* **WHAT THE EXERCISE ASKS**
Every line below from the one containing "R3: 2.2k (+5V, D4) -> 5.6k (+5V, D4)" through the one containing "U30: AND CD4081" must be transcribed exactly. Omit all lines outside that stretch.

* **RECORD EXTRACTS**
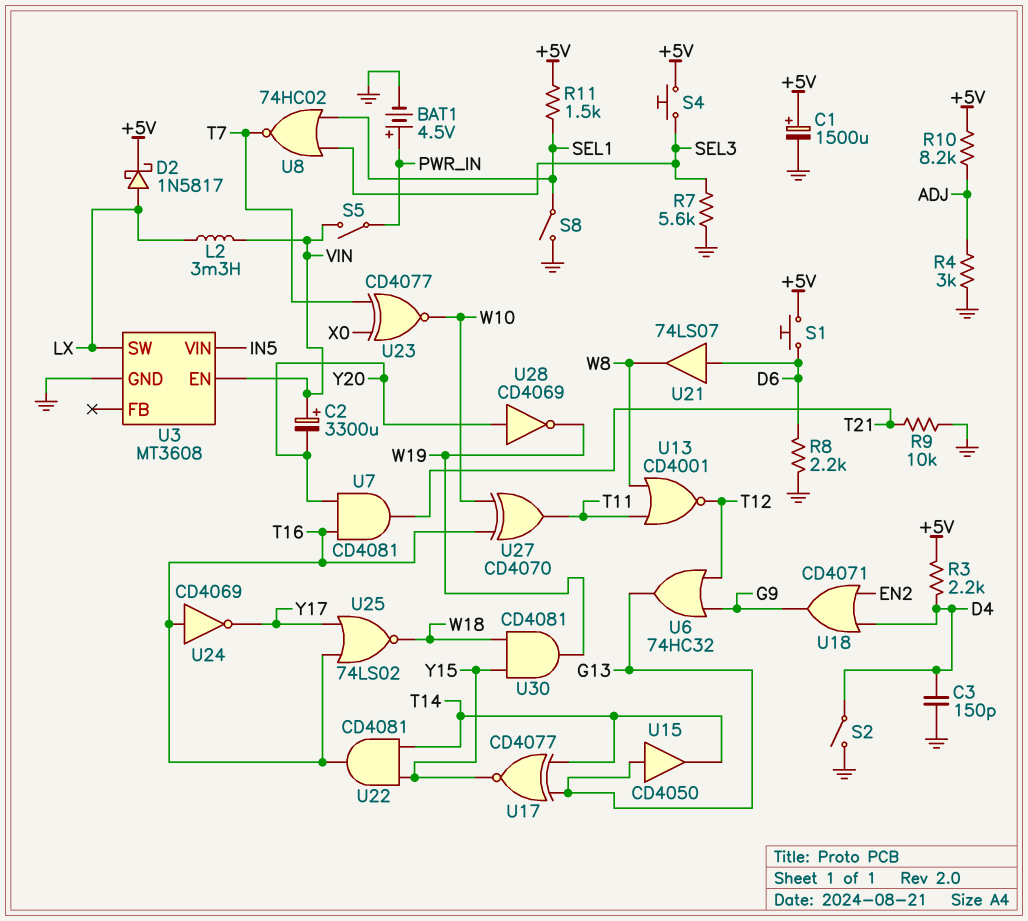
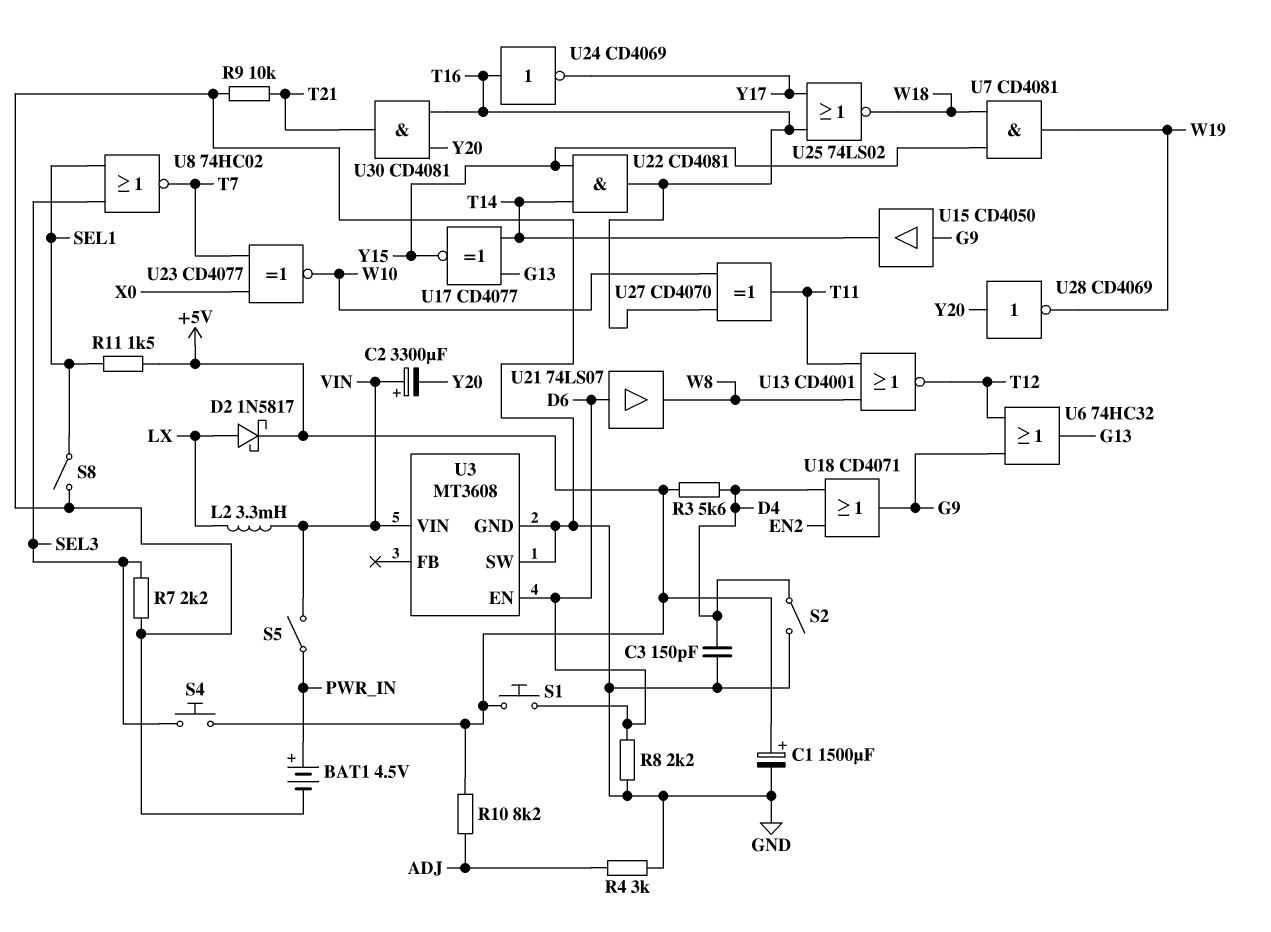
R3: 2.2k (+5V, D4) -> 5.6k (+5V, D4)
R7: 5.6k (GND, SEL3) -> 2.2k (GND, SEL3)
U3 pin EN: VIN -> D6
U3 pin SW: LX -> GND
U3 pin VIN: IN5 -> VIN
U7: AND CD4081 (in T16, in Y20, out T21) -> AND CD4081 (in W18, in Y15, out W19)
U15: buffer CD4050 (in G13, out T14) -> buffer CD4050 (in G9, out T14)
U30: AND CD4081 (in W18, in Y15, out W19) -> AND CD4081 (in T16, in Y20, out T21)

--

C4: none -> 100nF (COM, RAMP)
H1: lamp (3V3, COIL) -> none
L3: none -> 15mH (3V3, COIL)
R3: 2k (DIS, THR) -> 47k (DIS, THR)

* **SOLUTION FOR THIS TASK**
R3: 2.2k (+5V, D4) -> 5.6k (+5V, D4)
R7: 5.6k (GND, SEL3) -> 2.2k (GND, SEL3)
U3 pin EN: VIN -> D6
U3 pin SW: LX -> GND
U3 pin VIN: IN5 -> VIN
U7: AND CD4081 (in T16, in Y20, out T21) -> AND CD4081 (in W18, in Y15, out W19)
U15: buffer CD4050 (in G13, out T14) -> buffer CD4050 (in G9, out T14)
U30: AND CD4081 (in W18, in Y15, out W19) -> AND CD4081 (in T16, in Y20, out T21)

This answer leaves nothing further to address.